Instructions to follow — Set down exactly, with nothing added, the lines from the one containing "(white) [339 283]" through the end of the entries.

Scene change data:
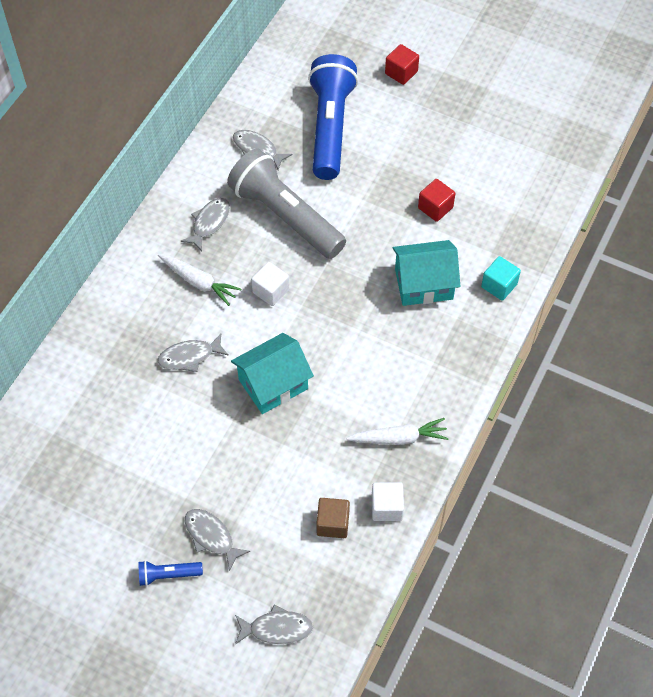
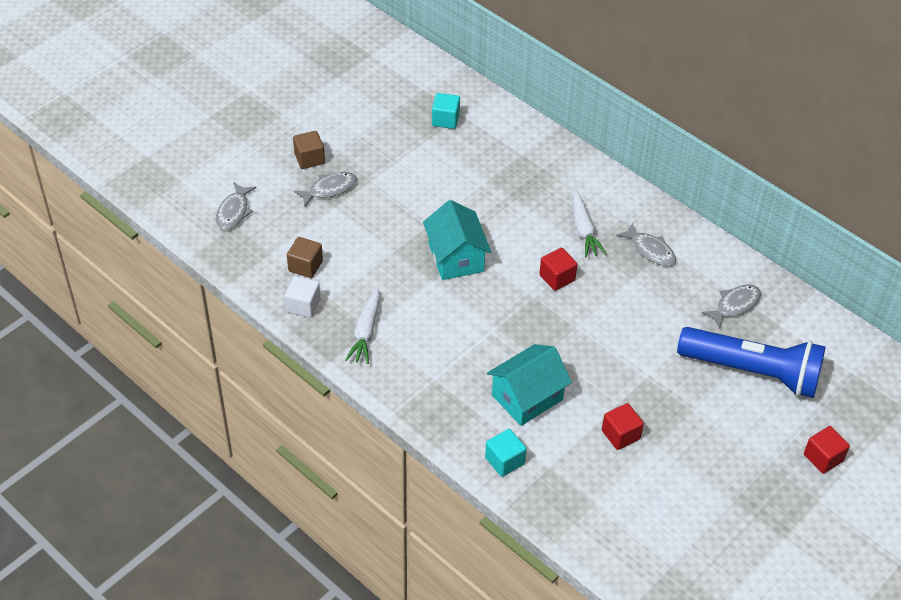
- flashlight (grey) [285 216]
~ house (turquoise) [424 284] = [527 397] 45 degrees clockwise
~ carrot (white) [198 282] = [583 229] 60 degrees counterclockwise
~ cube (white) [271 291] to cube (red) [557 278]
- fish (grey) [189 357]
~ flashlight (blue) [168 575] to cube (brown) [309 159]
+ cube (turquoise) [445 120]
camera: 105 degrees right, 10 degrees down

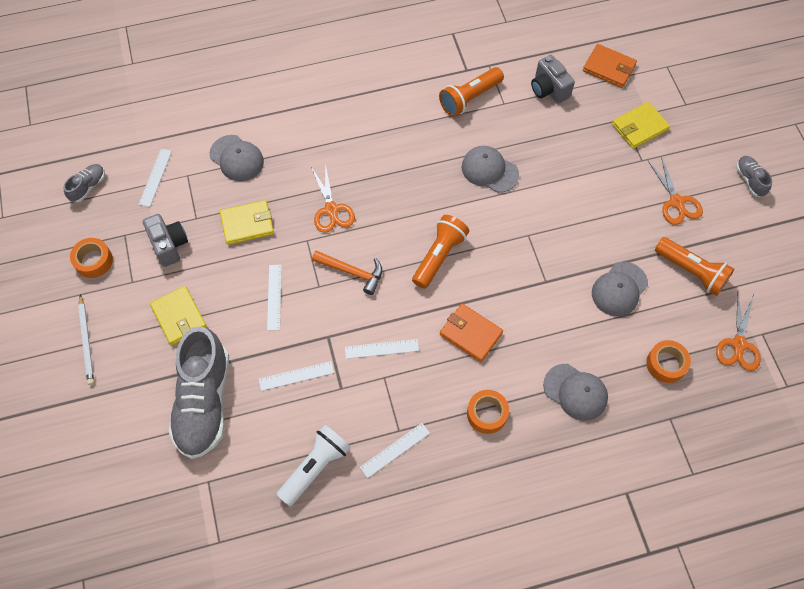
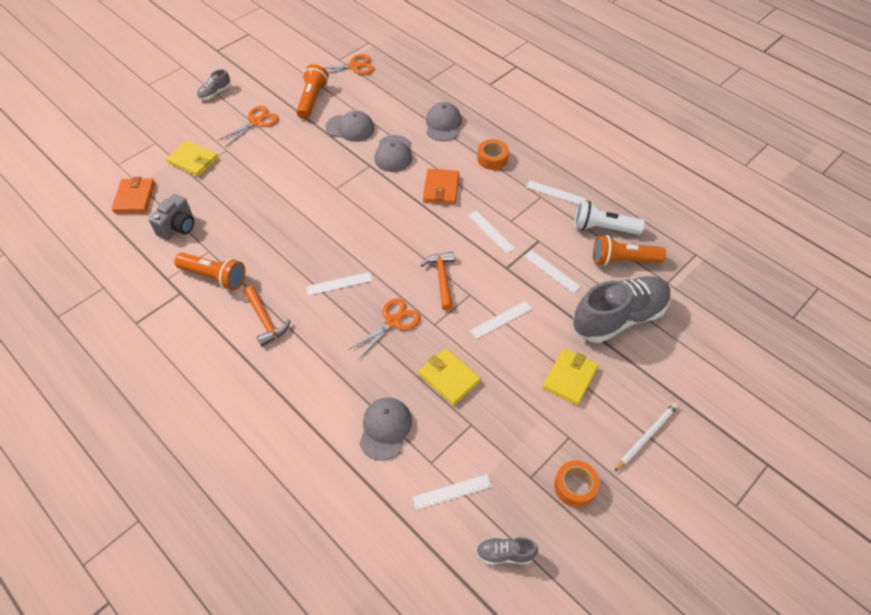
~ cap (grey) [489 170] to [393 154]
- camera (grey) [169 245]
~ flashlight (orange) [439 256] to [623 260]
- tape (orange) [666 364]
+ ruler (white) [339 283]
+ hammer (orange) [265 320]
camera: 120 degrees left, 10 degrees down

Response to this task —
+ ruler (white) [339 283]
+ hammer (orange) [265 320]
camera: 120 degrees left, 10 degrees down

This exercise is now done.